(Data excerpts)
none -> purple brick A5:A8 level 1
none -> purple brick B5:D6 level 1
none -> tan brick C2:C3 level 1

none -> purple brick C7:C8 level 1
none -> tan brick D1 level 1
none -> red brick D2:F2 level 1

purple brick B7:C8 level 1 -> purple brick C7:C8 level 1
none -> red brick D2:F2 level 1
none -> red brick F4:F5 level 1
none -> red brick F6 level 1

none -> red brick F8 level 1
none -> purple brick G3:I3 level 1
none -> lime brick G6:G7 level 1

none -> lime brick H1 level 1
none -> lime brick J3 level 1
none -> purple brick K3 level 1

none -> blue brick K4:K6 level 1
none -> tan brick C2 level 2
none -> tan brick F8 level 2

◆ YOUR TASK
Exactly as written above, copy out all the records.

◆ OUTPUT BELOW
none -> purple brick A5:A8 level 1
none -> purple brick B5:D6 level 1
none -> tan brick C2:C3 level 1

none -> purple brick C7:C8 level 1
none -> tan brick D1 level 1
none -> red brick D2:F2 level 1

purple brick B7:C8 level 1 -> purple brick C7:C8 level 1
none -> red brick D2:F2 level 1
none -> red brick F4:F5 level 1
none -> red brick F6 level 1

none -> red brick F8 level 1
none -> purple brick G3:I3 level 1
none -> lime brick G6:G7 level 1

none -> lime brick H1 level 1
none -> lime brick J3 level 1
none -> purple brick K3 level 1

none -> blue brick K4:K6 level 1
none -> tan brick C2 level 2
none -> tan brick F8 level 2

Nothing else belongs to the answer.